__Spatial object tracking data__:

*** Begin section ***

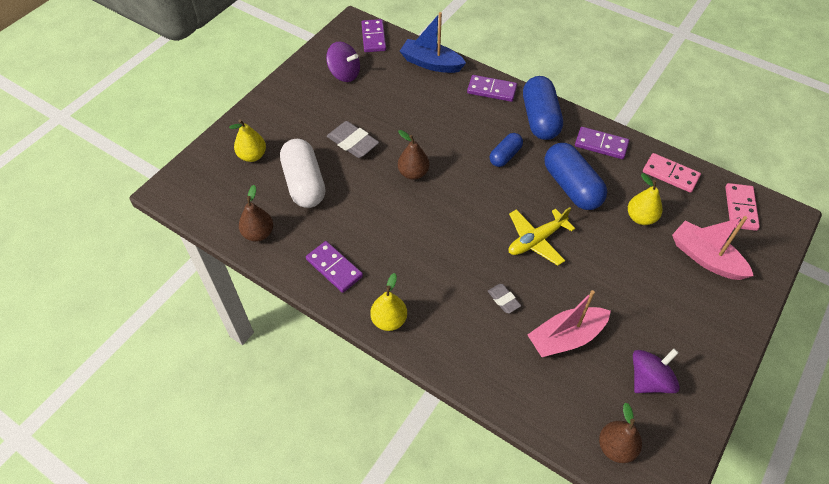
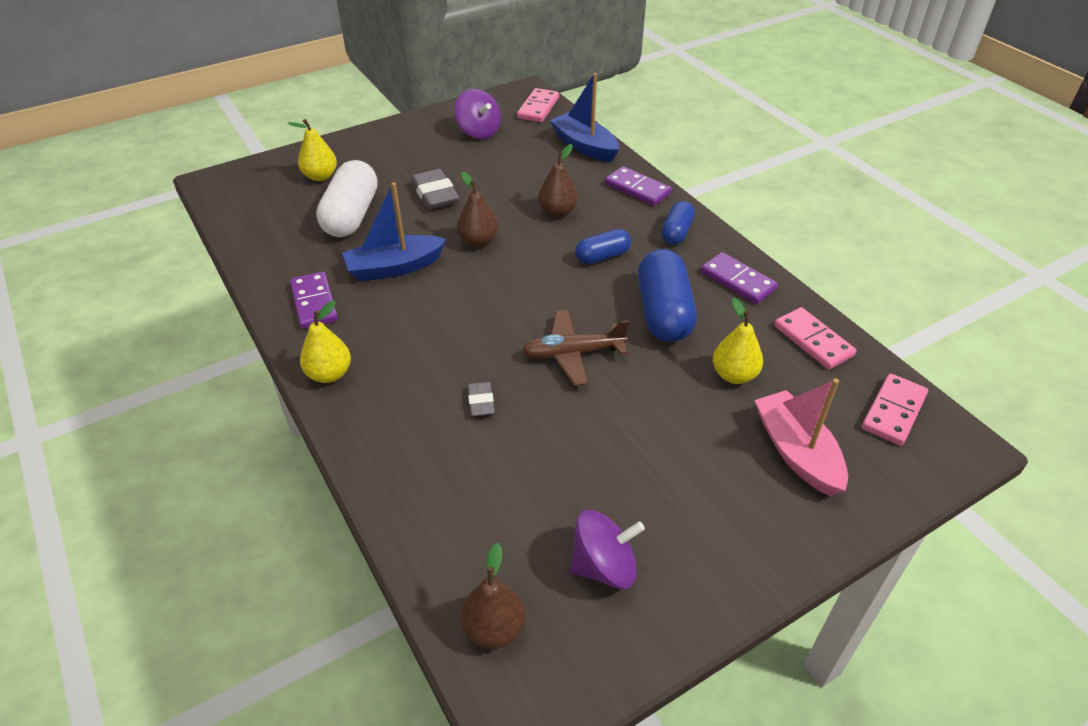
camera: 25 degrees right, 10 degrees down
(258, 233) = (265, 246): brown pear -> brown pear (557, 212)
(370, 217) = (394, 267): none -> blue boat
(373, 37) = (538, 108): purple domino -> pink domino
(536, 240) = (573, 353): yellow plane -> brown plane
(540, 119) = (676, 232): blue capsule -> blue capsule, size x0.57
(566, 337) = (527, 472): pink boat -> none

*** End section ***

__YOUR OBJECTIVE__: None of the pictures should be copied, but every record above must be returned exactly.

__TASK RESULT__:
camera: 25 degrees right, 10 degrees down
(258, 233) = (265, 246): brown pear -> brown pear (557, 212)
(370, 217) = (394, 267): none -> blue boat
(373, 37) = (538, 108): purple domino -> pink domino
(536, 240) = (573, 353): yellow plane -> brown plane
(540, 119) = (676, 232): blue capsule -> blue capsule, size x0.57
(566, 337) = (527, 472): pink boat -> none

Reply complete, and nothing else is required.